## ABOUT THIS TASK
Down to the last line, set down the listing below exactly, apart from its pictures.

## EXERCISE INPUTS
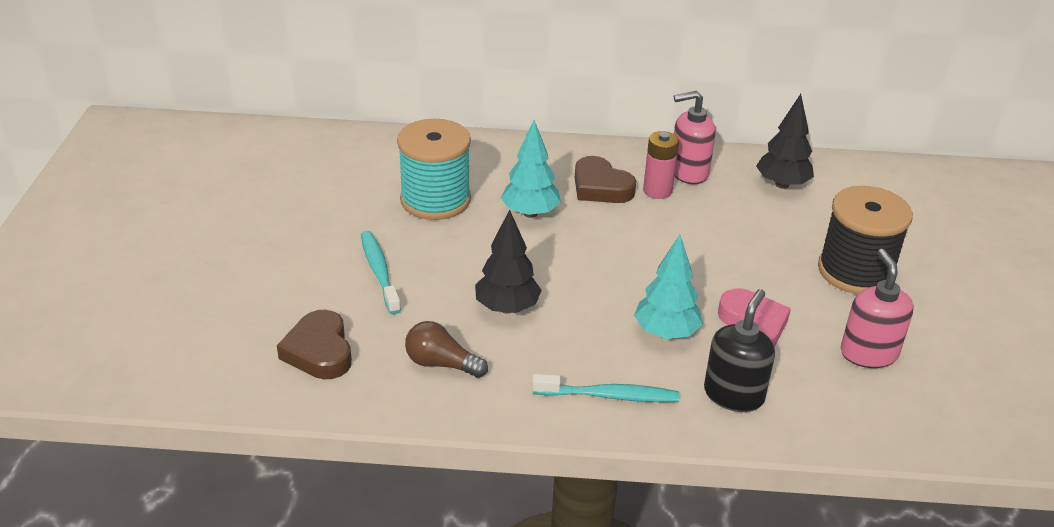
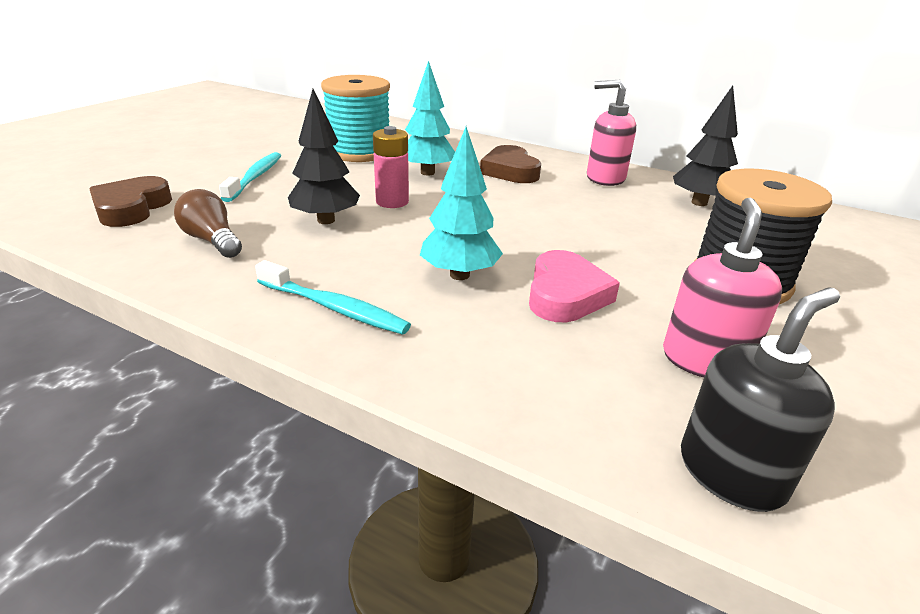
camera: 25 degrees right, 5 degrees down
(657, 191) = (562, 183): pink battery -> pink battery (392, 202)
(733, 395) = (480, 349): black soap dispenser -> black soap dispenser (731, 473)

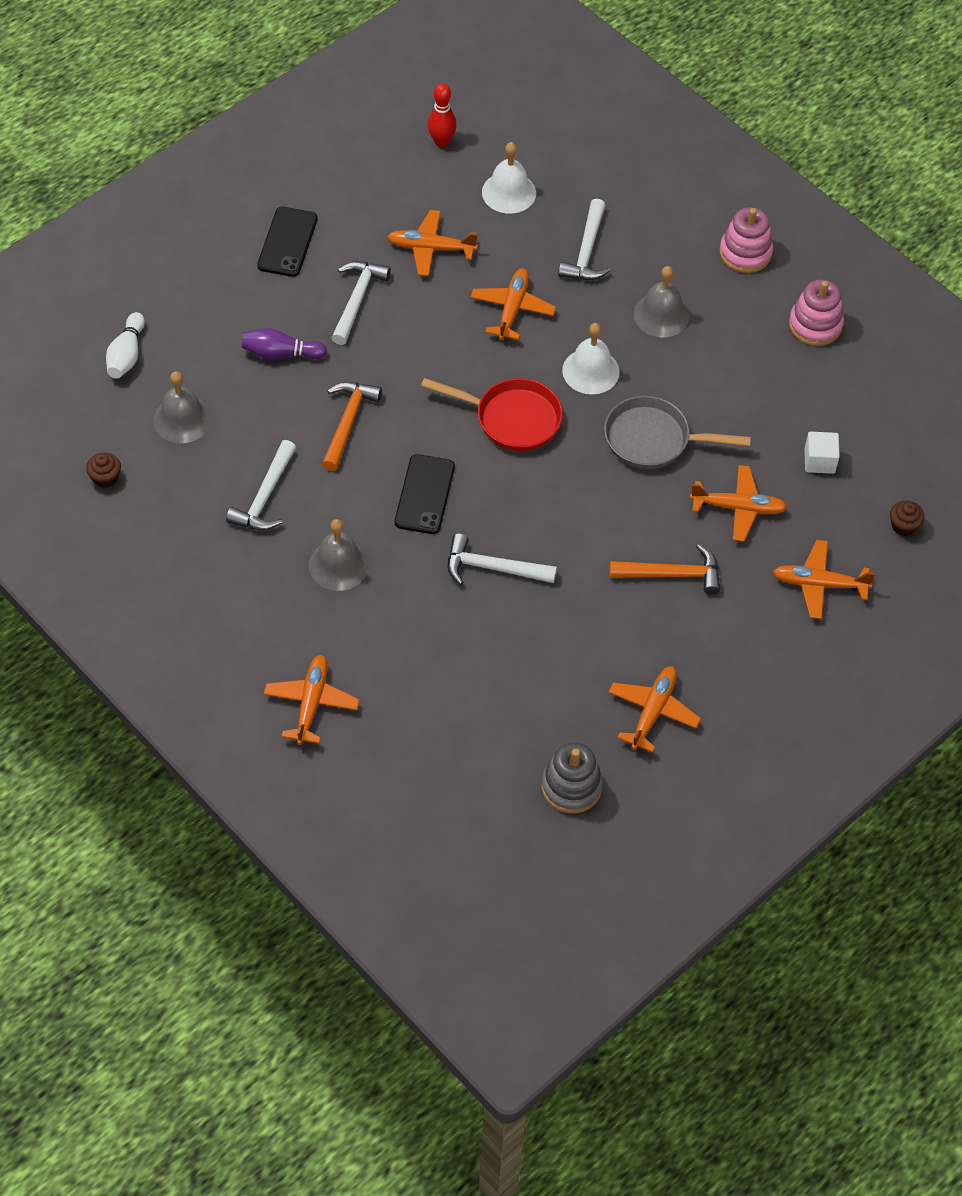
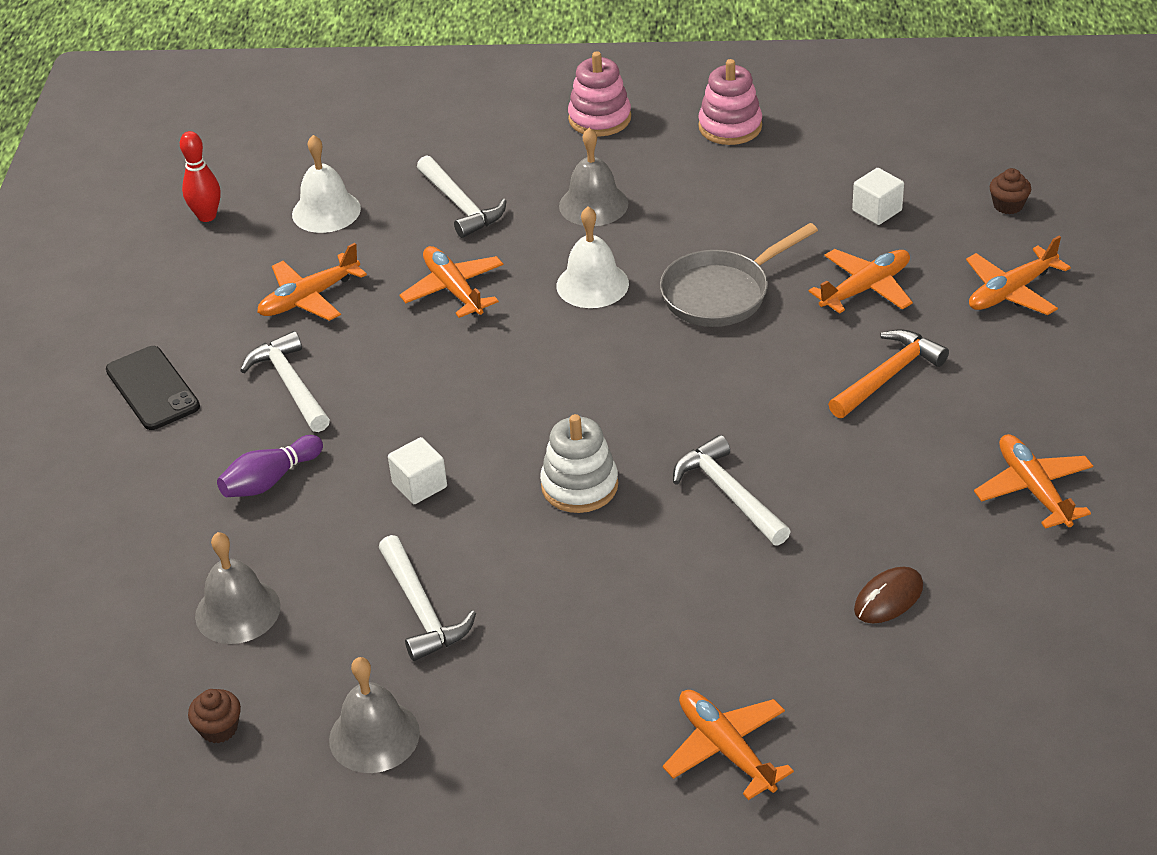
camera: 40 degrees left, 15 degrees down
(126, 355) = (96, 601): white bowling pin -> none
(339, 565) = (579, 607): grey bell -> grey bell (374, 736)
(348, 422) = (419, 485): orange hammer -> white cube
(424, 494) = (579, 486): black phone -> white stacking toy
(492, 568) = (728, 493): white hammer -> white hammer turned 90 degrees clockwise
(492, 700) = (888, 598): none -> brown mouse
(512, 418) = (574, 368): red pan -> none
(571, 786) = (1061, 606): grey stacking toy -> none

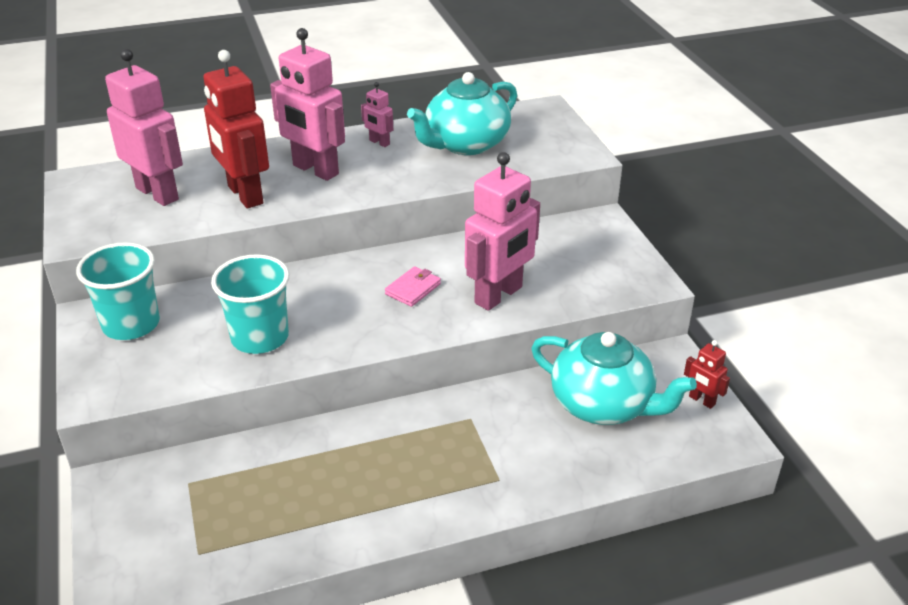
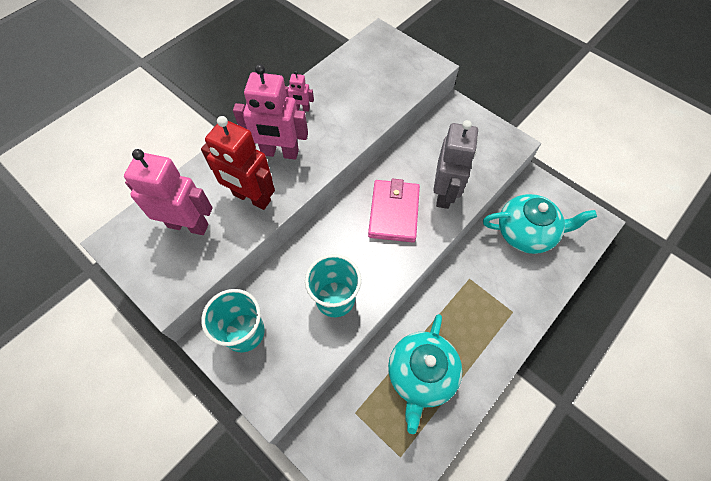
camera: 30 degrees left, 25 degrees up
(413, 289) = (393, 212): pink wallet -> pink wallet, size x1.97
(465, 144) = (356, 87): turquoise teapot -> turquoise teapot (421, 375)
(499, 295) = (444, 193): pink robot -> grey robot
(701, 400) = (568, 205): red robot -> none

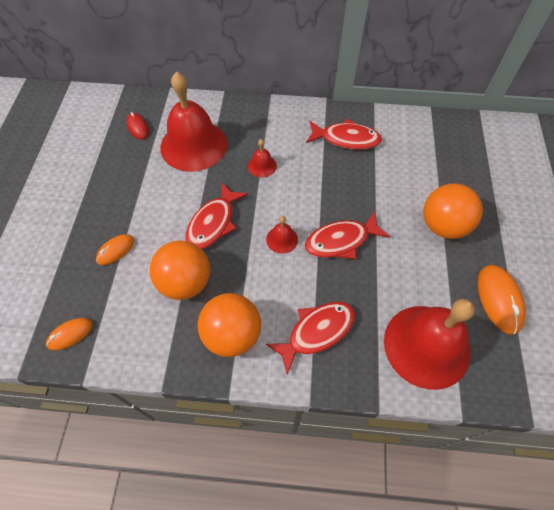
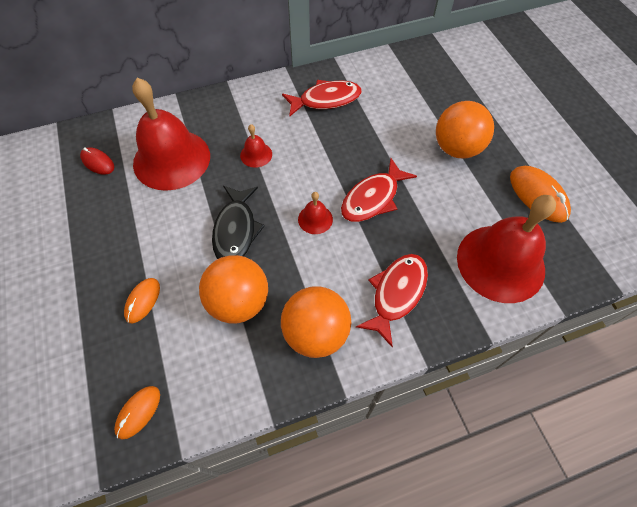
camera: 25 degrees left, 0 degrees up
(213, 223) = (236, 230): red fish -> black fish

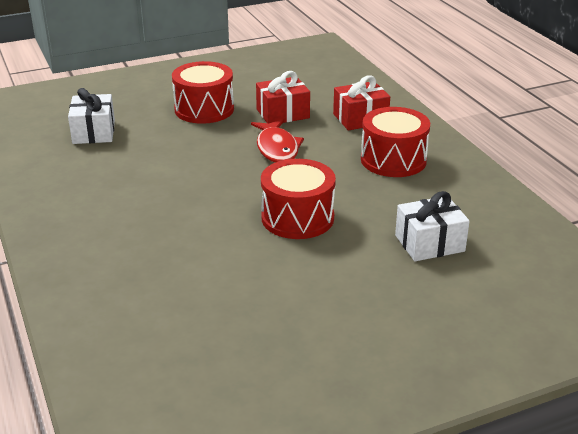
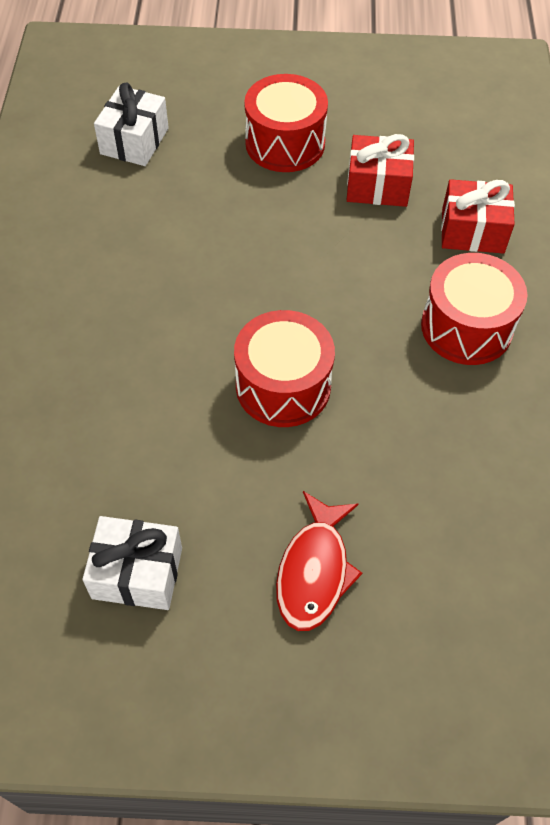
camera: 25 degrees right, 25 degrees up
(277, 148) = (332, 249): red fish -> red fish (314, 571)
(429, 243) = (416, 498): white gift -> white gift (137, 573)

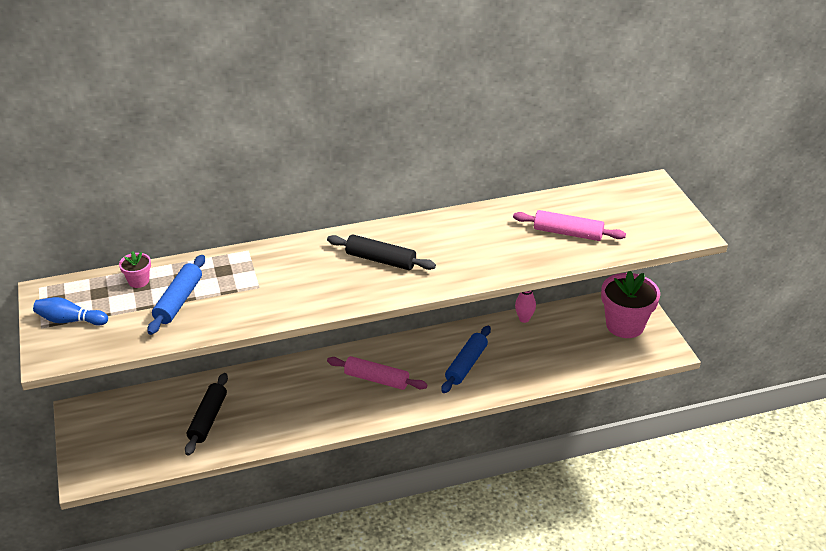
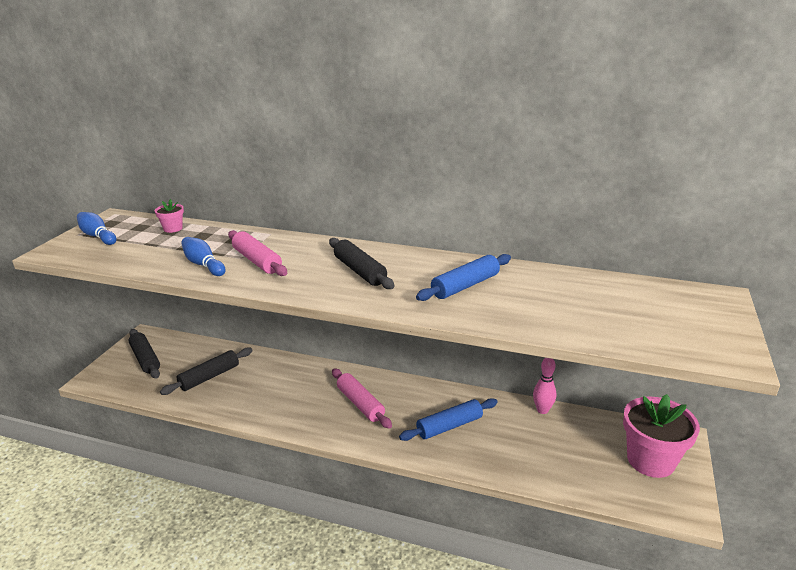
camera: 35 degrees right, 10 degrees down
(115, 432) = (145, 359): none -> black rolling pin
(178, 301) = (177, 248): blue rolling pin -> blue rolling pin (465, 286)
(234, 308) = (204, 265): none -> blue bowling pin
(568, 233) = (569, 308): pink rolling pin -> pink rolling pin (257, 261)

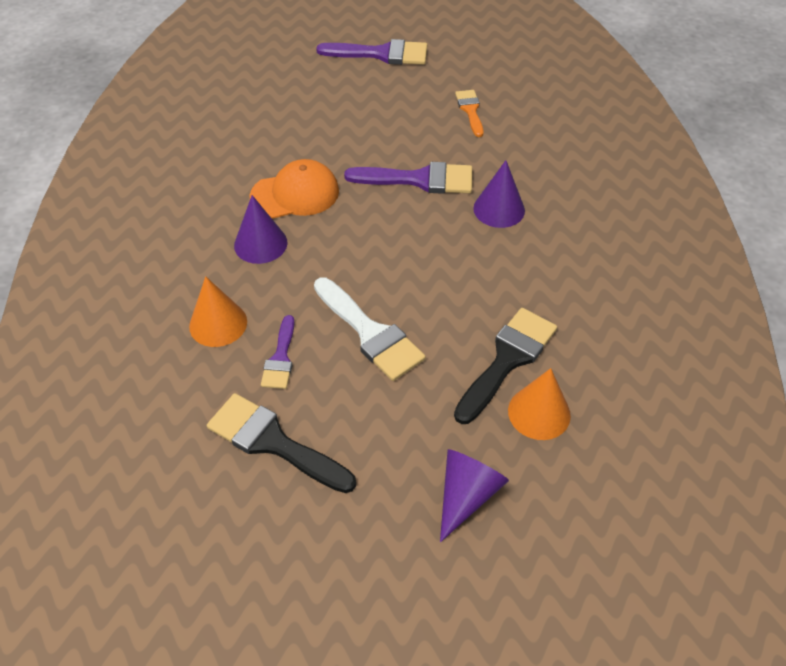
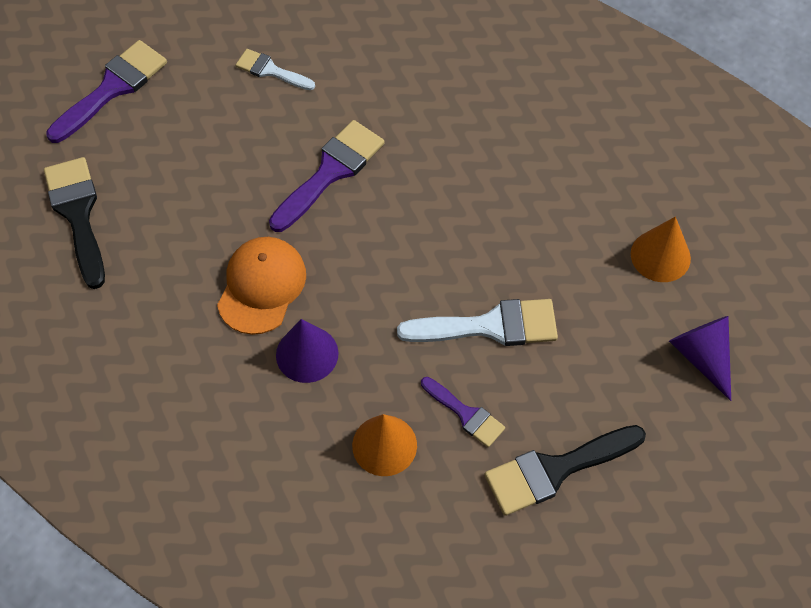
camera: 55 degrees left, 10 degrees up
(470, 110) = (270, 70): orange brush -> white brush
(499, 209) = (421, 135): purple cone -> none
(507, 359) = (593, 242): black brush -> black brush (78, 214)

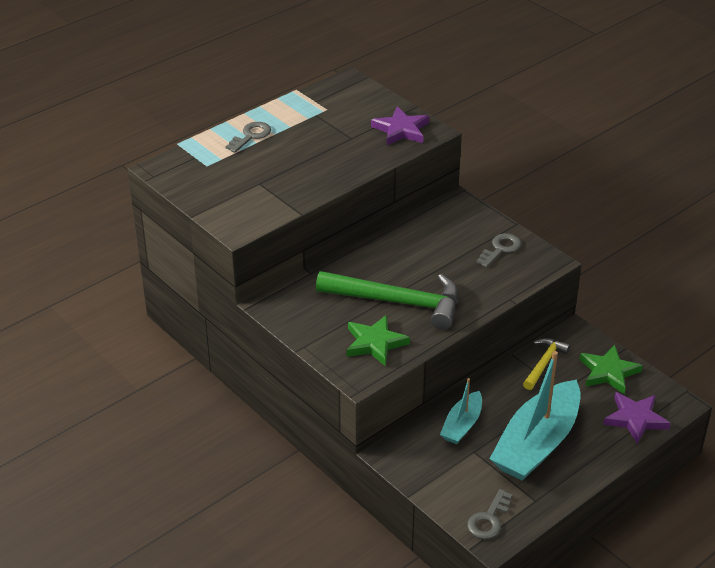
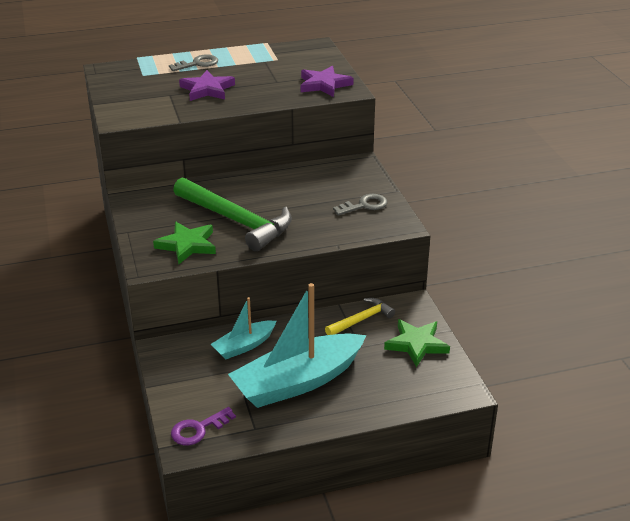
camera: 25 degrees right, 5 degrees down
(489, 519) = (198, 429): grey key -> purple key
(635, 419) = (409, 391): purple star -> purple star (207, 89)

## RESPONSE TO THE TASK
camera: 25 degrees right, 5 degrees down
(657, 191) = (562, 183): pink battery -> pink battery (392, 202)
(733, 395) = (480, 349): black soap dispenser -> black soap dispenser (731, 473)

camera: 40 degrees left, 15 degrees down
(126, 355) = (96, 601): white bowling pin -> none
(339, 565) = (579, 607): grey bell -> grey bell (374, 736)
(348, 422) = (419, 485): orange hammer -> white cube
(424, 494) = (579, 486): black phone -> white stacking toy
(492, 568) = (728, 493): white hammer -> white hammer turned 90 degrees clockwise
(492, 700) = (888, 598): none -> brown mouse
(512, 418) = (574, 368): red pan -> none
(571, 786) = (1061, 606): grey stacking toy -> none

camera: 30 degrees left, 25 degrees up
(413, 289) = (393, 212): pink wallet -> pink wallet, size x1.97
(465, 144) = (356, 87): turquoise teapot -> turquoise teapot (421, 375)
(499, 295) = (444, 193): pink robot -> grey robot
(701, 400) = (568, 205): red robot -> none

camera: 25 degrees left, 0 degrees up
(213, 223) = (236, 230): red fish -> black fish

camera: 25 degrees right, 25 degrees up
(277, 148) = (332, 249): red fish -> red fish (314, 571)
(429, 243) = (416, 498): white gift -> white gift (137, 573)

camera: 35 degrees right, 10 degrees down
(115, 432) = (145, 359): none -> black rolling pin
(178, 301) = (177, 248): blue rolling pin -> blue rolling pin (465, 286)
(234, 308) = (204, 265): none -> blue bowling pin
(568, 233) = (569, 308): pink rolling pin -> pink rolling pin (257, 261)

camera: 55 degrees left, 10 degrees up
(470, 110) = (270, 70): orange brush -> white brush
(499, 209) = (421, 135): purple cone -> none
(507, 359) = (593, 242): black brush -> black brush (78, 214)

camera: 25 degrees right, 5 degrees down
(489, 519) = (198, 429): grey key -> purple key
(635, 419) = (409, 391): purple star -> purple star (207, 89)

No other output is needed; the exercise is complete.